* [Data provided]:
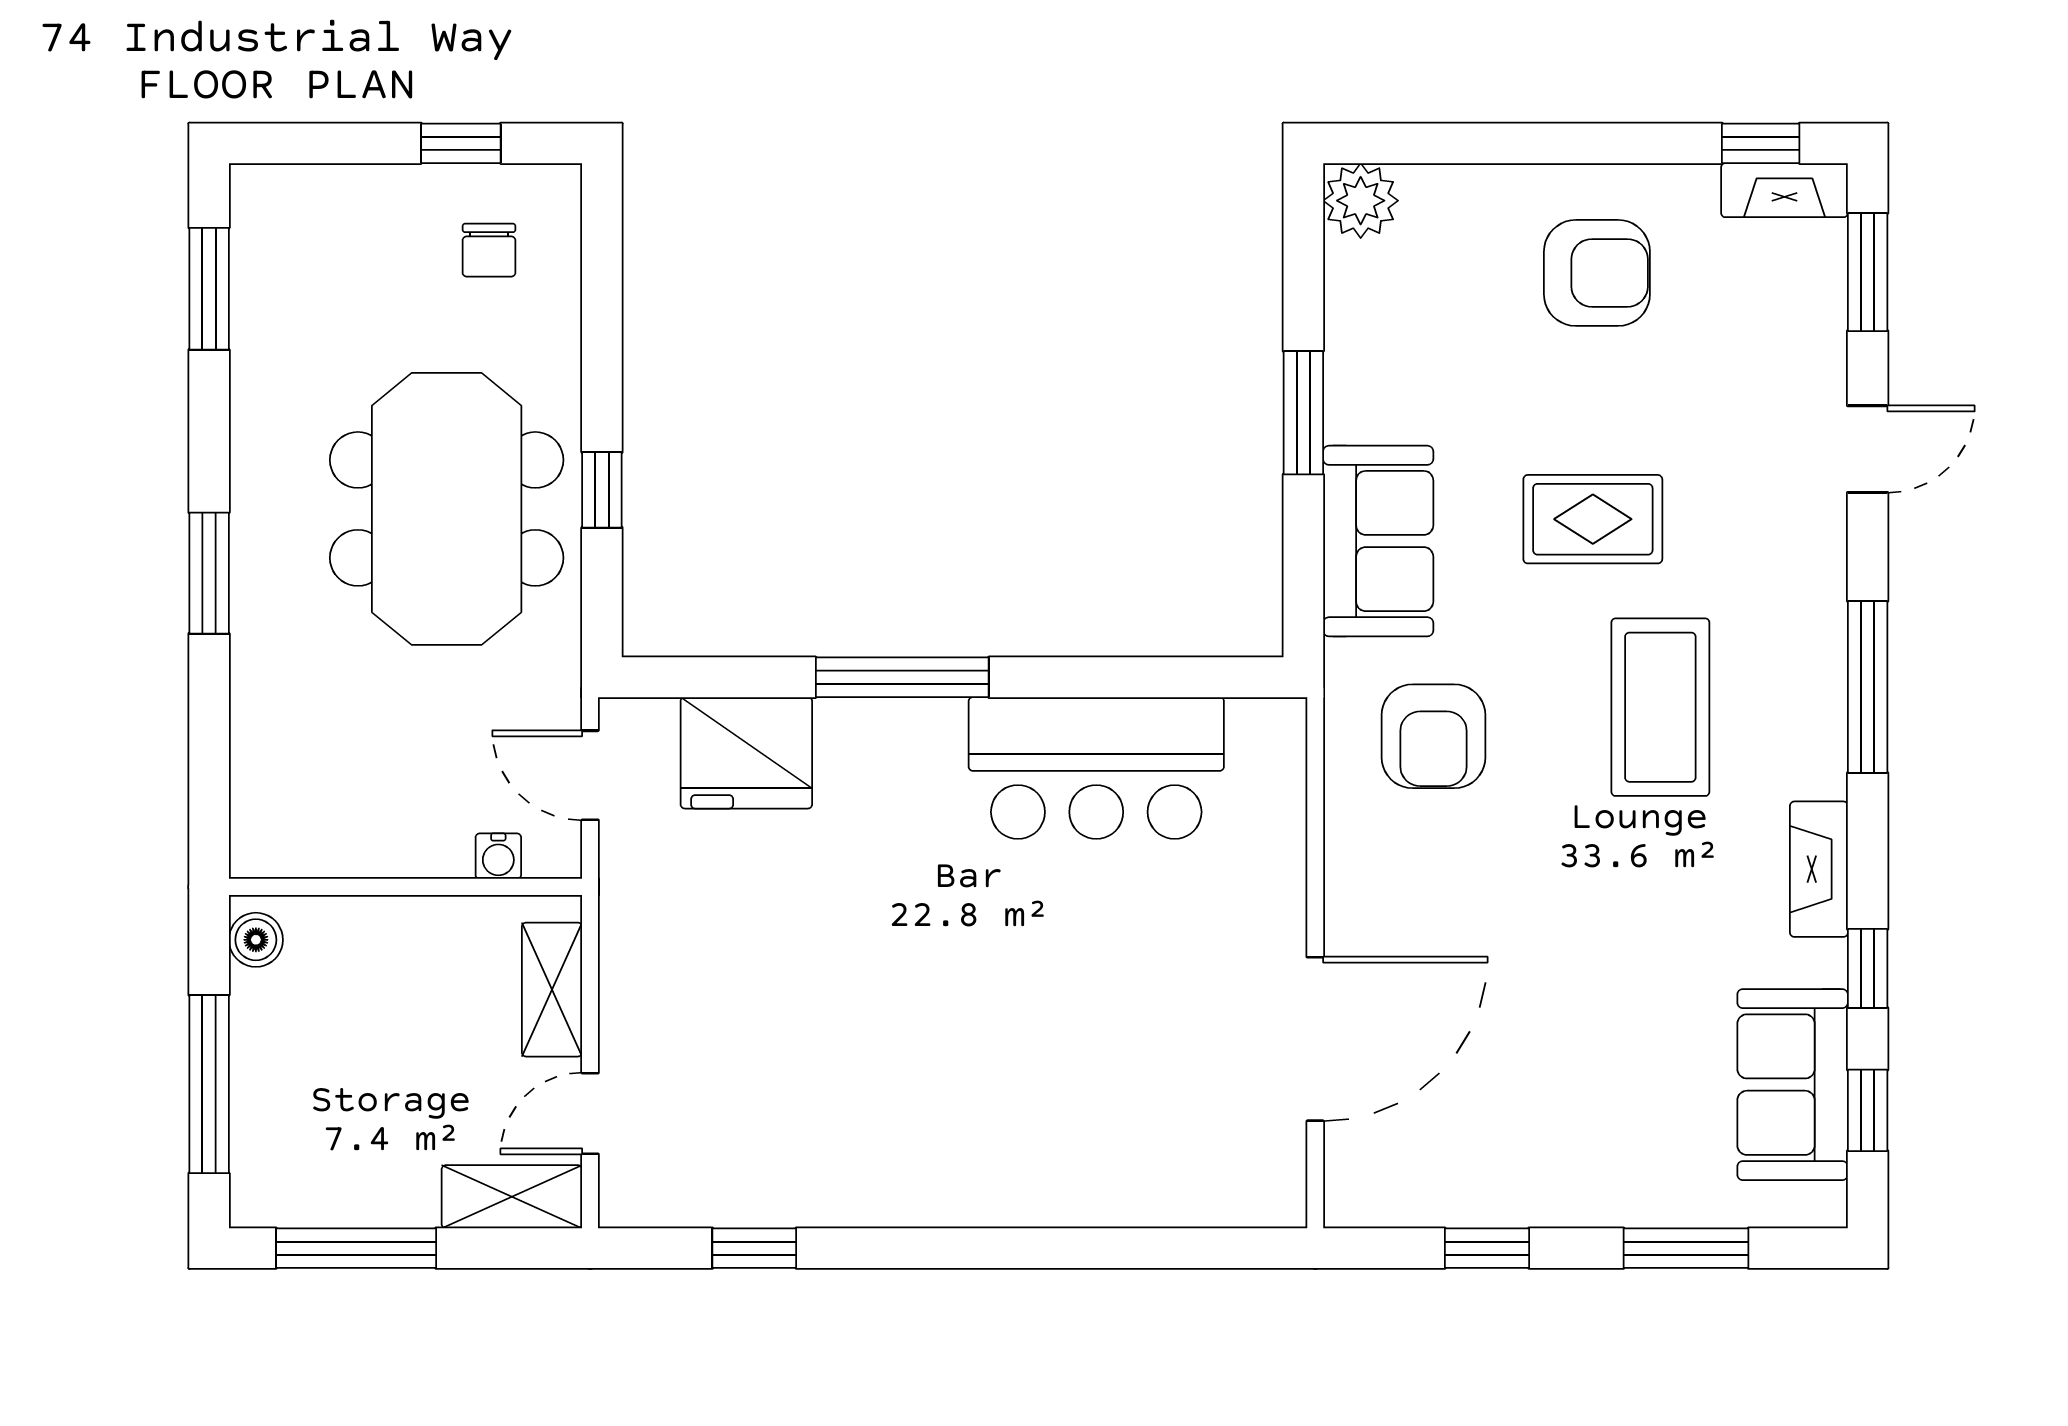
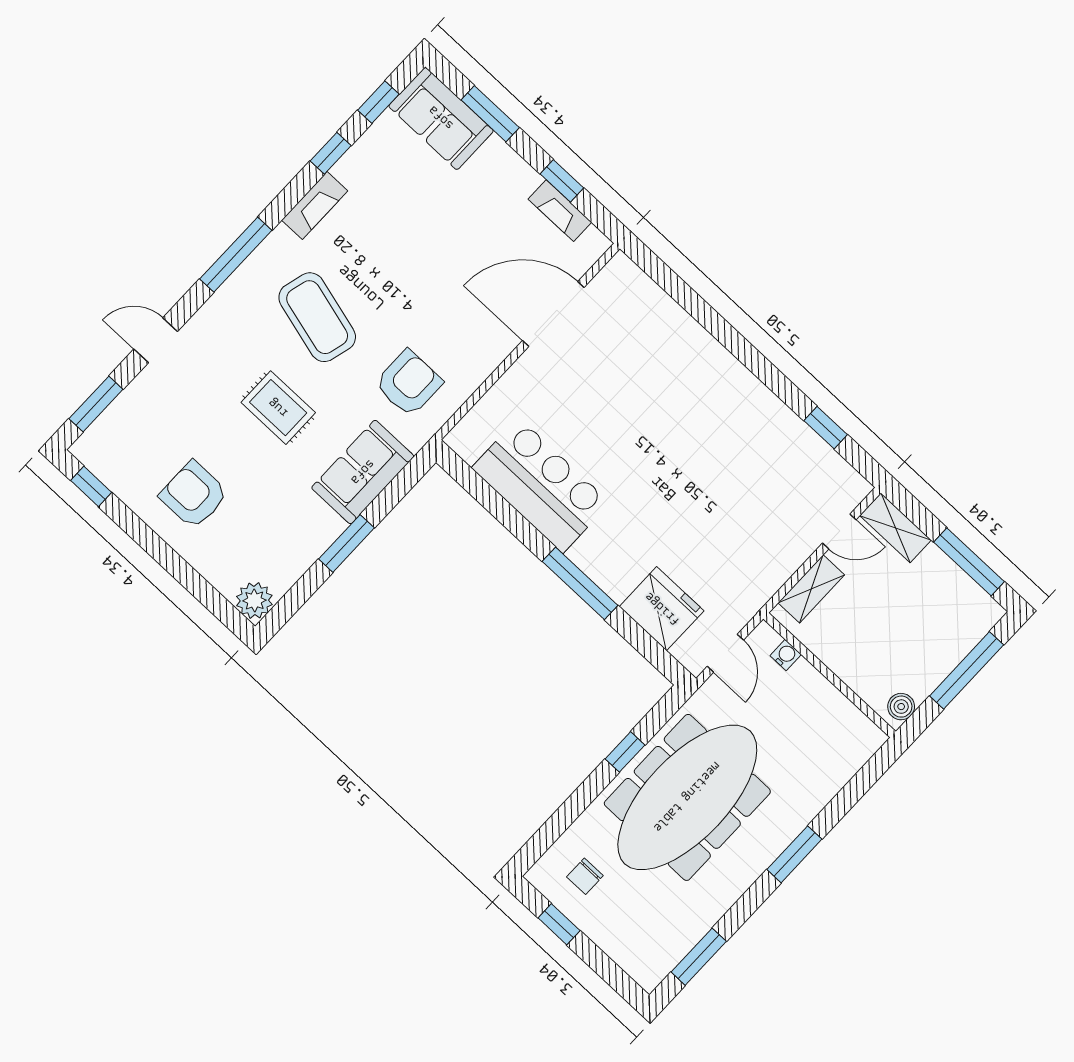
fireplace: (1784, 190) -> (560, 211), moved, turned 180
chair: (489, 250) -> (585, 876), turned 180
meeting table: (447, 509) -> (687, 797), width x1.36
coffee table: (1660, 707) -> (317, 317), turned -75
sofa: (1793, 1085) -> (441, 118), moved, turned 90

* [Try it]:
In these records, tally the lines that contain the string "turned", and give only the result.

* [Output]:
4